#### Records for this exercise
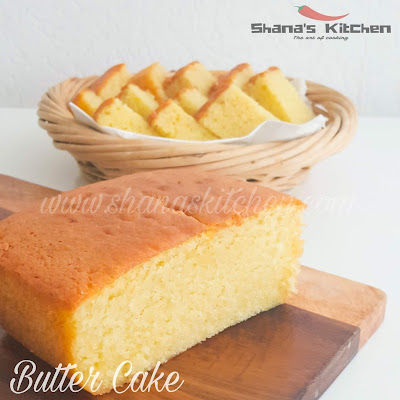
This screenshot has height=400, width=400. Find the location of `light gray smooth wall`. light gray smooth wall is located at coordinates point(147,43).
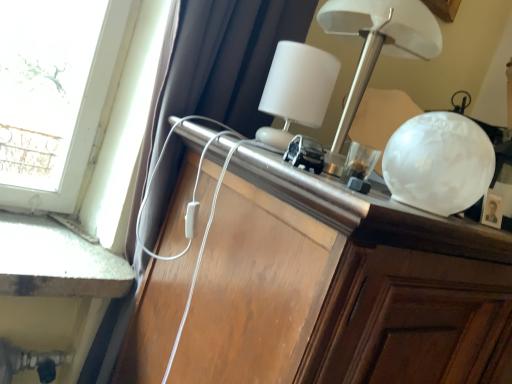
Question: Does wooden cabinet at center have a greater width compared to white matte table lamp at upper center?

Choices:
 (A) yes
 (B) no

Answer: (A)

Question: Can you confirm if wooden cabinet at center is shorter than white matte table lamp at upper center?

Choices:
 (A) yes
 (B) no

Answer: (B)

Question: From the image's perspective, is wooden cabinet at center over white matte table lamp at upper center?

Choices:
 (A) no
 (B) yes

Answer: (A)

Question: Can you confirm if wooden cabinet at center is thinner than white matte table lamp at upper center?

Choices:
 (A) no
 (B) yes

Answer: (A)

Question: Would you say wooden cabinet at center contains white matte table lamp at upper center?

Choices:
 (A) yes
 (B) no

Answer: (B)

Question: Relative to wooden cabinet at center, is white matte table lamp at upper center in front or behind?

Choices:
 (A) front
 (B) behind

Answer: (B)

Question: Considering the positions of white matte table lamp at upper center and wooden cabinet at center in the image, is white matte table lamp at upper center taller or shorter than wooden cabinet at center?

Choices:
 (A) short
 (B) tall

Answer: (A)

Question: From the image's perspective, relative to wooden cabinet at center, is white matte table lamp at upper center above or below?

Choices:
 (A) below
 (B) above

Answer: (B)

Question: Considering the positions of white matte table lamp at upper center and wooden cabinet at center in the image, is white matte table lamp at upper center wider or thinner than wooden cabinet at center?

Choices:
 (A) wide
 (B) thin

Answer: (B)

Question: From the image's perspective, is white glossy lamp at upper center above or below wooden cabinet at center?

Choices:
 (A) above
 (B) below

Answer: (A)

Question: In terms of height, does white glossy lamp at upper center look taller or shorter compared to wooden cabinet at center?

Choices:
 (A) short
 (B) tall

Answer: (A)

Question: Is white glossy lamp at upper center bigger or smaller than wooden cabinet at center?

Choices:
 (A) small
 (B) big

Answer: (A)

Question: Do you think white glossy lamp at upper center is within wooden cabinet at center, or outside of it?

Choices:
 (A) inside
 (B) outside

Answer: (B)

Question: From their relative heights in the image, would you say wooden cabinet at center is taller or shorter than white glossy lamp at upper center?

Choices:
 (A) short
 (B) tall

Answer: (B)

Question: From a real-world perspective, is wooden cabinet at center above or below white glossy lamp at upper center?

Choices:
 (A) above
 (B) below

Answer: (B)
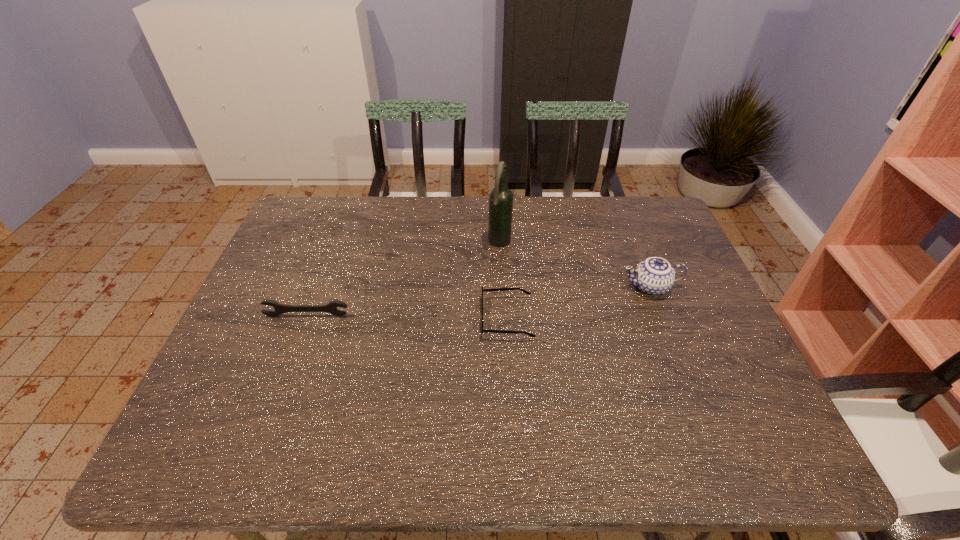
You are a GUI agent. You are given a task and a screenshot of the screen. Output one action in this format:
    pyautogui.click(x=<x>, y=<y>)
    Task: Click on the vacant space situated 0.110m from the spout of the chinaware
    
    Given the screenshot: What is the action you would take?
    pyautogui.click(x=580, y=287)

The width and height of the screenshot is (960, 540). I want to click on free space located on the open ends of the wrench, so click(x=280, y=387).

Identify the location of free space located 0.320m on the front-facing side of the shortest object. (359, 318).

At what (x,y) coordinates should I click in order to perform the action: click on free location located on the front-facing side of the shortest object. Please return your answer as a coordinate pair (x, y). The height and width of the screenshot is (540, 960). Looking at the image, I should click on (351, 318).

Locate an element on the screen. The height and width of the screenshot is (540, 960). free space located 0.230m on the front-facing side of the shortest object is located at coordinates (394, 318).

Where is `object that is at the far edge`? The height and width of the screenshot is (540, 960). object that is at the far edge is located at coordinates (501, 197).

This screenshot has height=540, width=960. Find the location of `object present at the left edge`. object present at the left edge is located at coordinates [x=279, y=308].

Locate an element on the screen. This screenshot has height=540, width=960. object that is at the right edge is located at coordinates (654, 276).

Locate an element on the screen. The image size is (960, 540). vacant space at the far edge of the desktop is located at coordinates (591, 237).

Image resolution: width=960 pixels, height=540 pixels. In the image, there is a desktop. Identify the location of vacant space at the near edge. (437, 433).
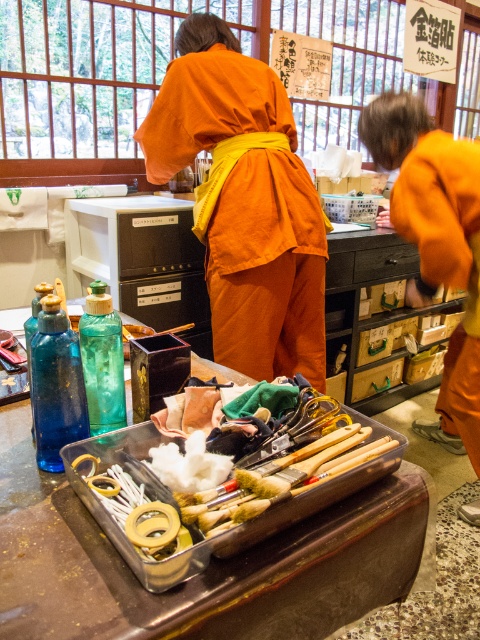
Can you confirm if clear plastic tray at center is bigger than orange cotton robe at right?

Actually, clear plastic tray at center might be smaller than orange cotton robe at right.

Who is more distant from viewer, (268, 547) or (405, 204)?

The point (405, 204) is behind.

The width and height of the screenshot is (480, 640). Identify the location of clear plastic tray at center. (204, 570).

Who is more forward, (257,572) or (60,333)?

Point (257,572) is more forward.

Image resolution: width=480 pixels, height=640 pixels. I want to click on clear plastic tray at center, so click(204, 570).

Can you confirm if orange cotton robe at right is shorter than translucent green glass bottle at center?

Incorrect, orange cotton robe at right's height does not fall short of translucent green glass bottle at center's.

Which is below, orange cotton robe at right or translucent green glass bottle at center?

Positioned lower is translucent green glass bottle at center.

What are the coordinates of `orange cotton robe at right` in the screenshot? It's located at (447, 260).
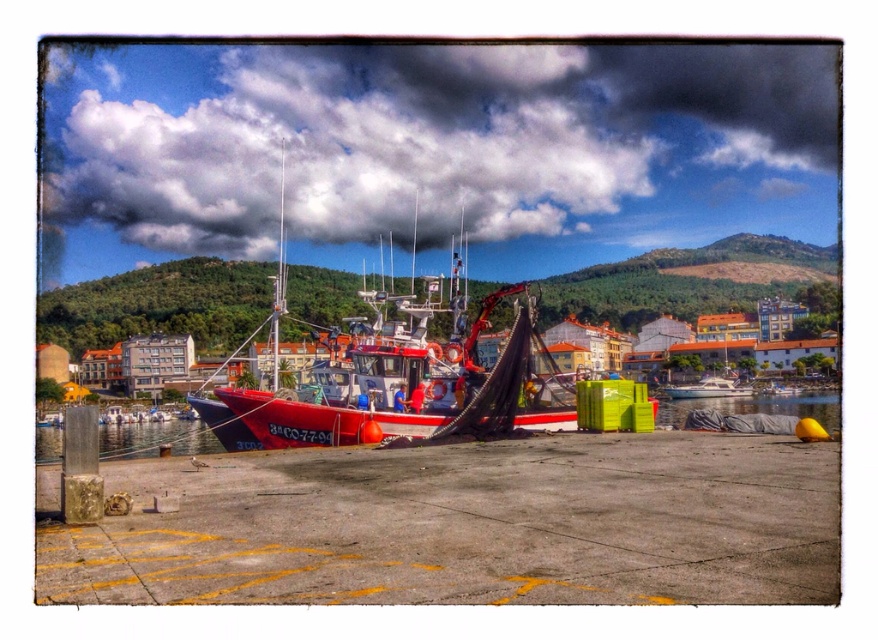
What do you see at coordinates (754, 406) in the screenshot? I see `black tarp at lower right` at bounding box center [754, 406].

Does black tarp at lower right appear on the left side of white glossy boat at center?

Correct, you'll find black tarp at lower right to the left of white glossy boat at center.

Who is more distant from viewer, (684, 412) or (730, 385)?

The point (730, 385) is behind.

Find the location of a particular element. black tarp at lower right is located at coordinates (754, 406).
########
• _Required task_
Reproduce all of the data above verbatim, omitting the pictures.

• _Output for this exercise_
This screenshot has height=400, width=400. Find the location of `light gray smooth wall`. light gray smooth wall is located at coordinates point(147,43).
Question: Does wooden cabinet at center have a greater width compared to white matte table lamp at upper center?

Choices:
 (A) yes
 (B) no

Answer: (A)

Question: Can you confirm if wooden cabinet at center is shorter than white matte table lamp at upper center?

Choices:
 (A) yes
 (B) no

Answer: (B)

Question: From the image's perspective, is wooden cabinet at center over white matte table lamp at upper center?

Choices:
 (A) no
 (B) yes

Answer: (A)

Question: Can you confirm if wooden cabinet at center is thinner than white matte table lamp at upper center?

Choices:
 (A) no
 (B) yes

Answer: (A)

Question: Would you say wooden cabinet at center contains white matte table lamp at upper center?

Choices:
 (A) yes
 (B) no

Answer: (B)

Question: Relative to wooden cabinet at center, is white matte table lamp at upper center in front or behind?

Choices:
 (A) front
 (B) behind

Answer: (B)

Question: Considering the positions of white matte table lamp at upper center and wooden cabinet at center in the image, is white matte table lamp at upper center taller or shorter than wooden cabinet at center?

Choices:
 (A) short
 (B) tall

Answer: (A)

Question: From the image's perspective, relative to wooden cabinet at center, is white matte table lamp at upper center above or below?

Choices:
 (A) below
 (B) above

Answer: (B)

Question: Considering the positions of white matte table lamp at upper center and wooden cabinet at center in the image, is white matte table lamp at upper center wider or thinner than wooden cabinet at center?

Choices:
 (A) wide
 (B) thin

Answer: (B)

Question: From the image's perspective, is white glossy lamp at upper center above or below wooden cabinet at center?

Choices:
 (A) above
 (B) below

Answer: (A)

Question: In terms of height, does white glossy lamp at upper center look taller or shorter compared to wooden cabinet at center?

Choices:
 (A) short
 (B) tall

Answer: (A)

Question: Is white glossy lamp at upper center bigger or smaller than wooden cabinet at center?

Choices:
 (A) small
 (B) big

Answer: (A)

Question: Do you think white glossy lamp at upper center is within wooden cabinet at center, or outside of it?

Choices:
 (A) inside
 (B) outside

Answer: (B)

Question: From their relative heights in the image, would you say wooden cabinet at center is taller or shorter than white glossy lamp at upper center?

Choices:
 (A) short
 (B) tall

Answer: (B)

Question: From a real-world perspective, is wooden cabinet at center above or below white glossy lamp at upper center?

Choices:
 (A) above
 (B) below

Answer: (B)
You are a GUI agent. You are given a task and a screenshot of the screen. Output one action in this format:
    pyautogui.click(x=<x>, y=<y>)
    Task: Click on the vacant space situated 0.110m from the spout of the chinaware
    
    Given the screenshot: What is the action you would take?
    pyautogui.click(x=580, y=287)

The width and height of the screenshot is (960, 540). I want to click on free space located on the open ends of the wrench, so click(x=280, y=387).

Identify the location of free space located 0.320m on the front-facing side of the shortest object. (359, 318).

At what (x,y) coordinates should I click in order to perform the action: click on free location located on the front-facing side of the shortest object. Please return your answer as a coordinate pair (x, y). The height and width of the screenshot is (540, 960). Looking at the image, I should click on (351, 318).

Locate an element on the screen. The height and width of the screenshot is (540, 960). free space located 0.230m on the front-facing side of the shortest object is located at coordinates (394, 318).

Where is `object that is at the far edge`? The height and width of the screenshot is (540, 960). object that is at the far edge is located at coordinates (501, 197).

This screenshot has height=540, width=960. Find the location of `object present at the left edge`. object present at the left edge is located at coordinates [x=279, y=308].

Locate an element on the screen. This screenshot has height=540, width=960. object that is at the right edge is located at coordinates (654, 276).

Locate an element on the screen. The image size is (960, 540). vacant space at the far edge of the desktop is located at coordinates (591, 237).

Image resolution: width=960 pixels, height=540 pixels. In the image, there is a desktop. Identify the location of vacant space at the near edge. (437, 433).
Can you confirm if clear plastic tray at center is bigger than orange cotton robe at right?

Actually, clear plastic tray at center might be smaller than orange cotton robe at right.

Who is more distant from viewer, (268, 547) or (405, 204)?

The point (405, 204) is behind.

The width and height of the screenshot is (480, 640). Identify the location of clear plastic tray at center. (204, 570).

Who is more forward, (257,572) or (60,333)?

Point (257,572) is more forward.

Image resolution: width=480 pixels, height=640 pixels. I want to click on clear plastic tray at center, so click(204, 570).

Can you confirm if orange cotton robe at right is shorter than translucent green glass bottle at center?

Incorrect, orange cotton robe at right's height does not fall short of translucent green glass bottle at center's.

Which is below, orange cotton robe at right or translucent green glass bottle at center?

Positioned lower is translucent green glass bottle at center.

What are the coordinates of `orange cotton robe at right` in the screenshot? It's located at (447, 260).
What do you see at coordinates (754, 406) in the screenshot? I see `black tarp at lower right` at bounding box center [754, 406].

Does black tarp at lower right appear on the left side of white glossy boat at center?

Correct, you'll find black tarp at lower right to the left of white glossy boat at center.

Who is more distant from viewer, (684, 412) or (730, 385)?

The point (730, 385) is behind.

Find the location of a particular element. black tarp at lower right is located at coordinates (754, 406).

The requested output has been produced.